── Provided entries

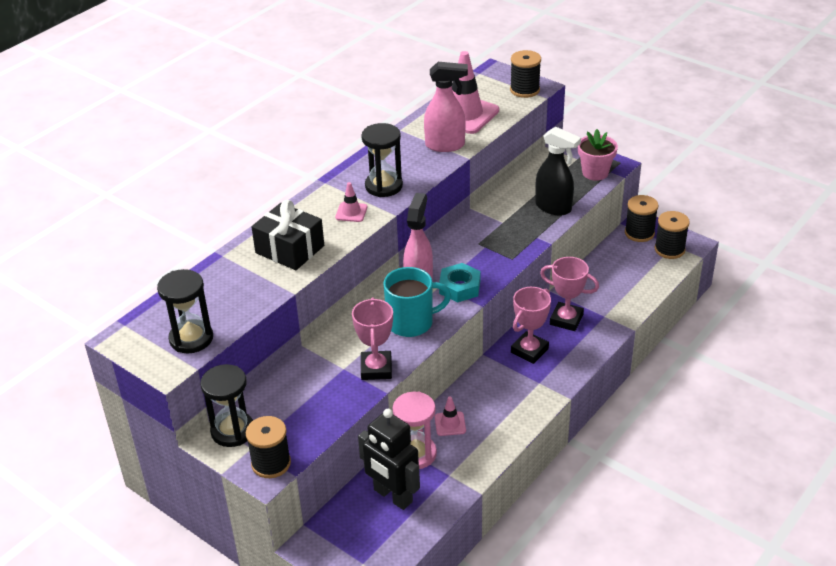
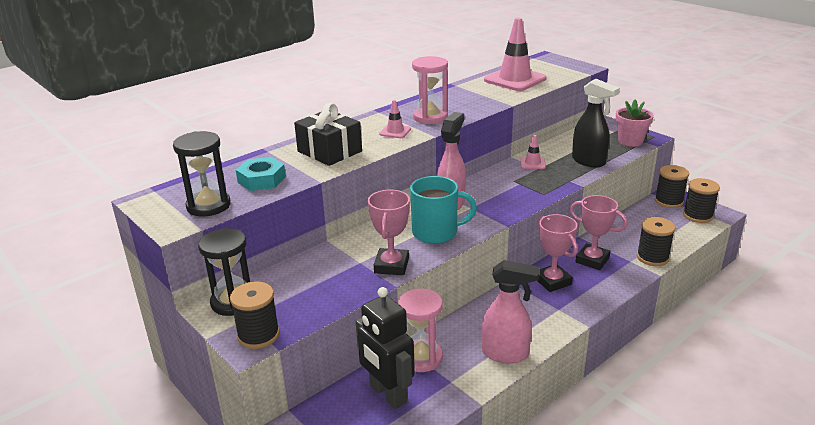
camera: 10 degrees right, 10 degrees down
black hourglass [361,123,403,197] -> pink hourglass [412,56,448,124]
pink spray bottle [424,62,468,152] -> pink spray bottle moved to [482,260,540,363]
pink traffic cone [435,397,466,436] -> pink traffic cone moved to [520,135,546,169]
turquoise nut [439,263,480,302] -> turquoise nut moved to [236,157,286,191]
black spool [510,50,541,98] -> black spool moved to [637,217,675,266]
pink trophy [511,287,551,364] -> pink trophy turned 75 degrees counterclockwise [538,214,578,292]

────

Instruction: Could you reproduce all of the material exactly? Keep the pictures out of it.

Response to the task:
camera: 10 degrees right, 10 degrees down
black hourglass [361,123,403,197] -> pink hourglass [412,56,448,124]
pink spray bottle [424,62,468,152] -> pink spray bottle moved to [482,260,540,363]
pink traffic cone [435,397,466,436] -> pink traffic cone moved to [520,135,546,169]
turquoise nut [439,263,480,302] -> turquoise nut moved to [236,157,286,191]
black spool [510,50,541,98] -> black spool moved to [637,217,675,266]
pink trophy [511,287,551,364] -> pink trophy turned 75 degrees counterclockwise [538,214,578,292]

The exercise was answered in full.